### REQUIREMENT
From the line containing "For Arthur: [154,491,412,618]" down to the final line of the entries below, quote every line verbatim. Exclude pictures.

### DATA FOR THE TASK

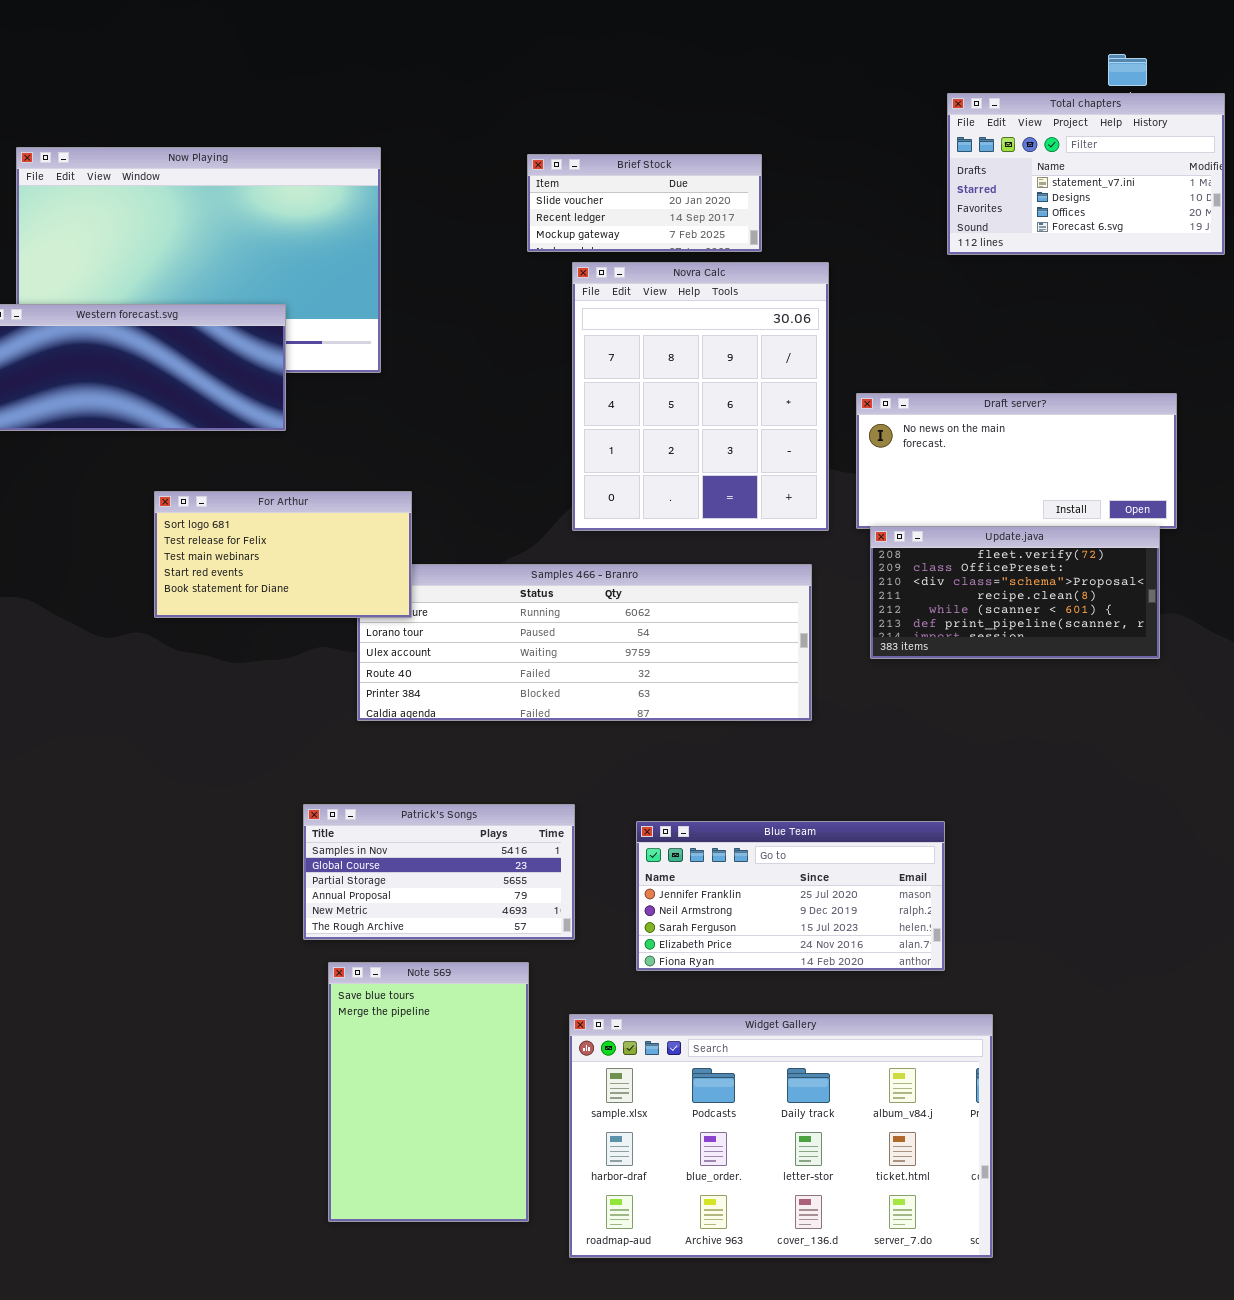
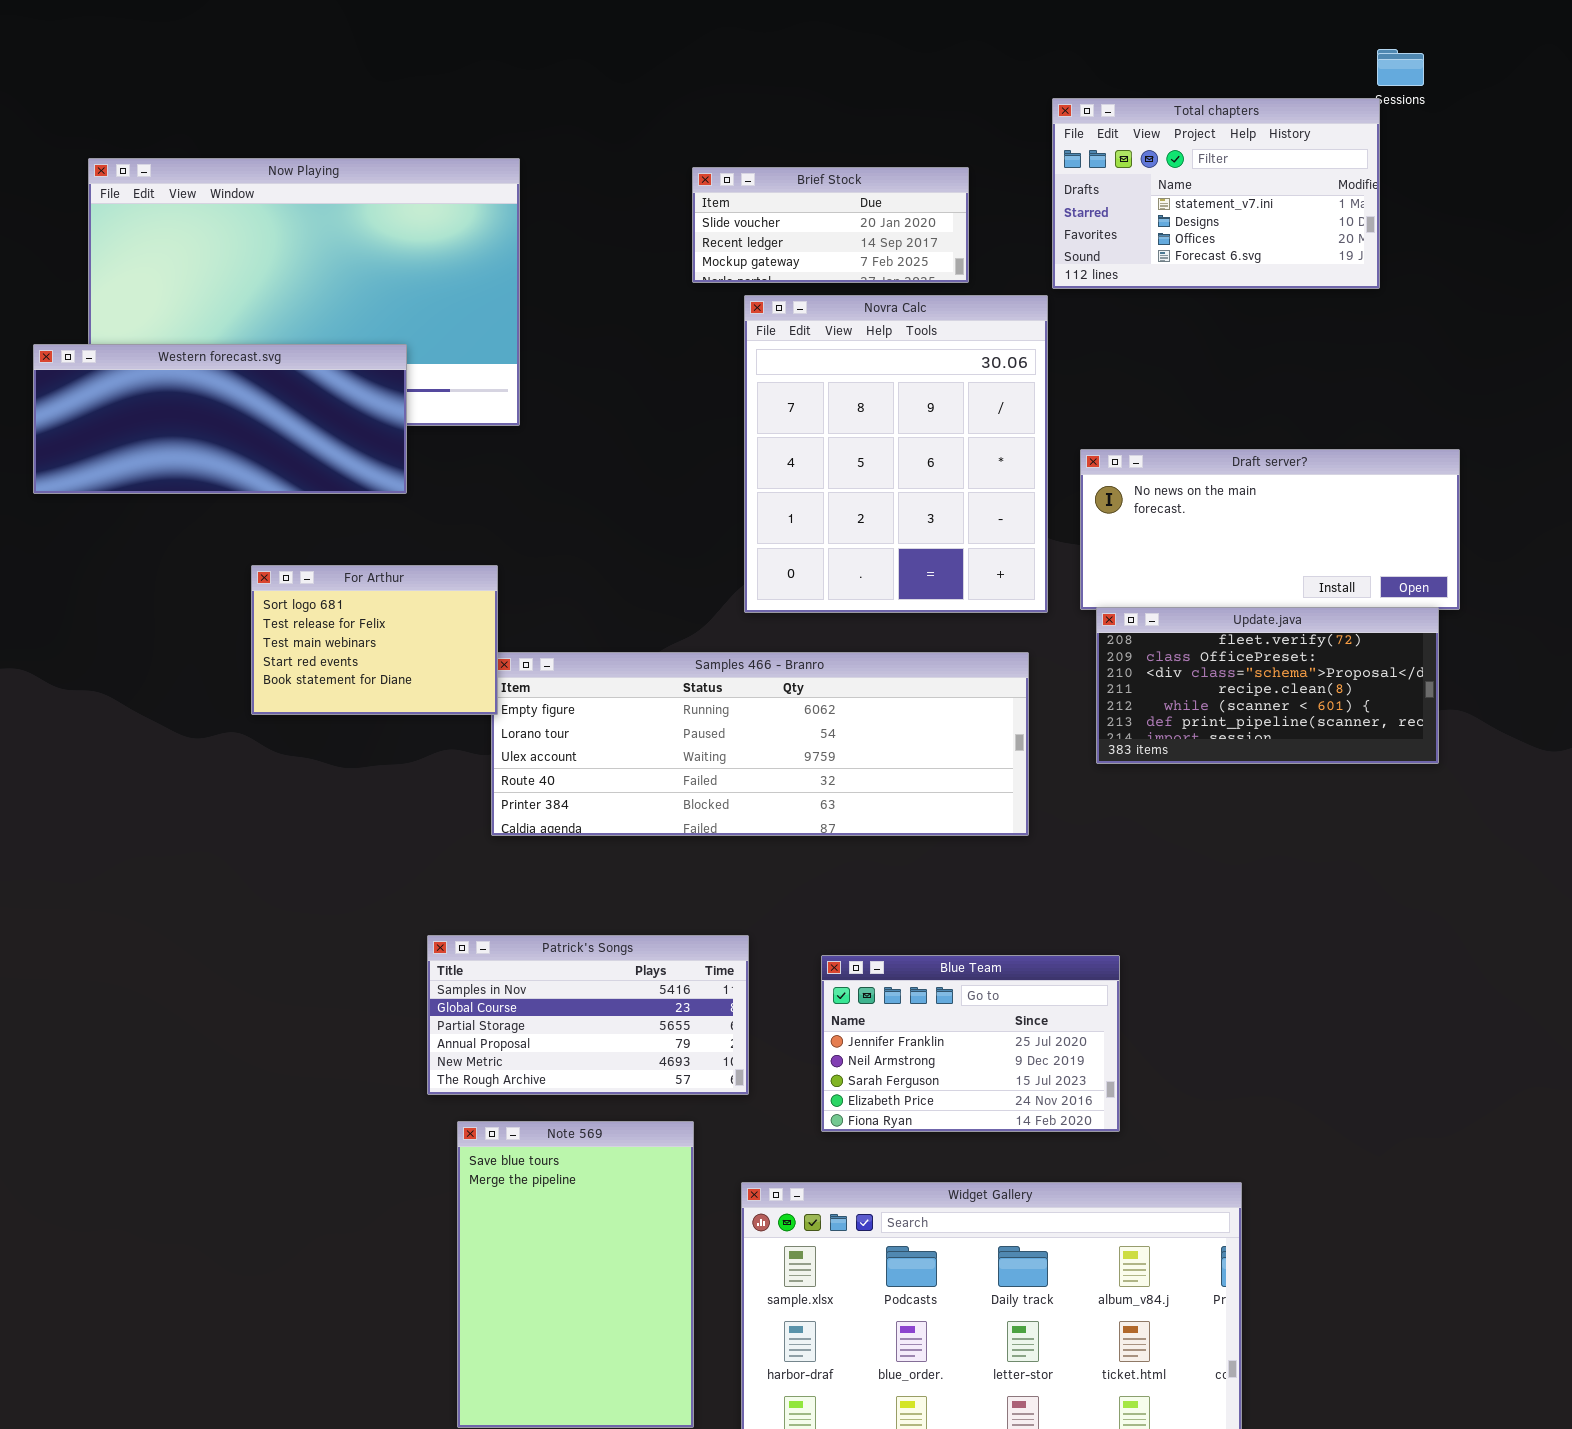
Total chapters: [947,93,1225,255] -> [1052,98,1380,289], moved
For Arthur: [154,491,412,618] -> [251,565,498,715], resized
Blue Team: [636,821,945,971] -> [821,955,1120,1132], resized

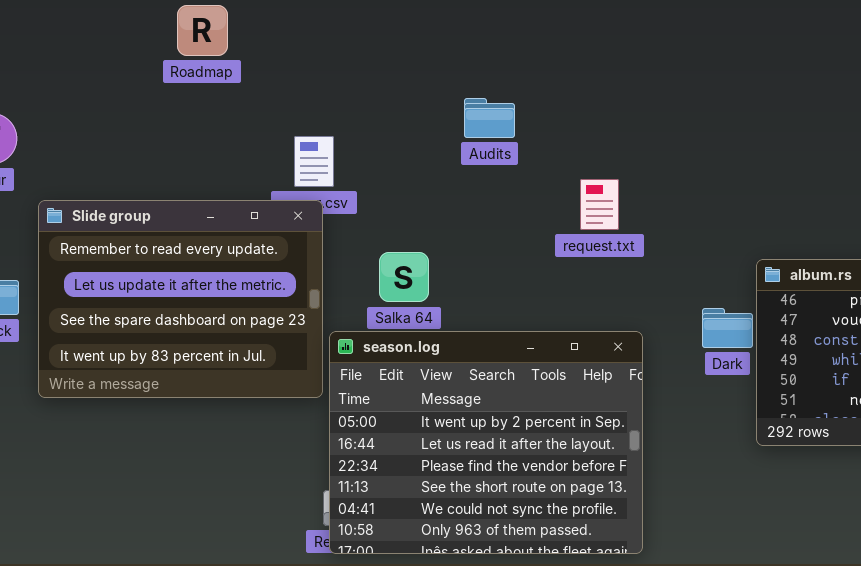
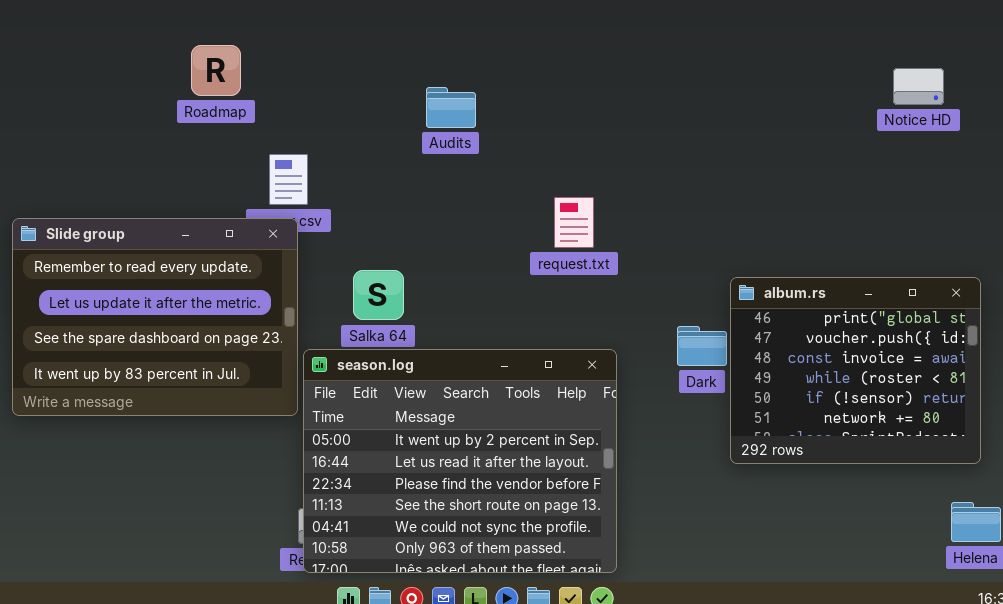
Roadmap: [177,5,228,56] -> [191,45,241,96], moved
Audits: [464,98,515,138] -> [426,87,476,128], moved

### WRITTEN ANSWER
For Arthur: [154,491,412,618] -> [251,565,498,715], resized
Blue Team: [636,821,945,971] -> [821,955,1120,1132], resized

Roadmap: [177,5,228,56] -> [191,45,241,96], moved
Audits: [464,98,515,138] -> [426,87,476,128], moved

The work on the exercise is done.